Start of Record set

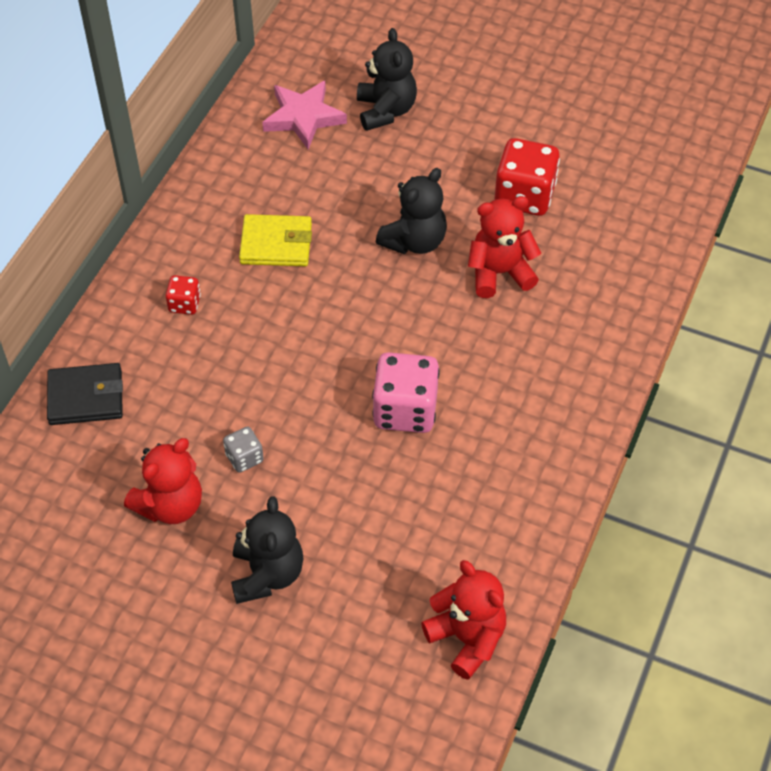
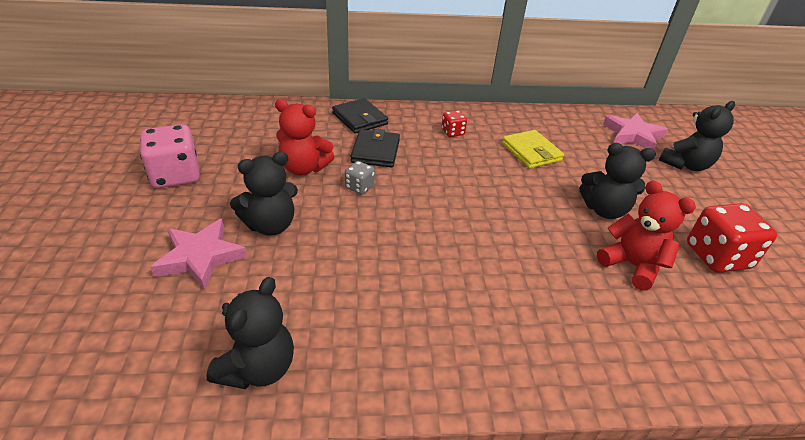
camera: 60 degrees right, 15 degrees down
(178, 410) = (375, 151): none -> black wallet
(286, 658) = (200, 257): none -> pink star
(405, 410) = (458, 252): pink dice -> pink dice (176, 175)
(467, 638) = (258, 368): red teddy bear -> black teddy bear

End of Record set

Action item
Without copying any picture, write out the entries exactly.

Task response
camera: 60 degrees right, 15 degrees down
(178, 410) = (375, 151): none -> black wallet
(286, 658) = (200, 257): none -> pink star
(405, 410) = (458, 252): pink dice -> pink dice (176, 175)
(467, 638) = (258, 368): red teddy bear -> black teddy bear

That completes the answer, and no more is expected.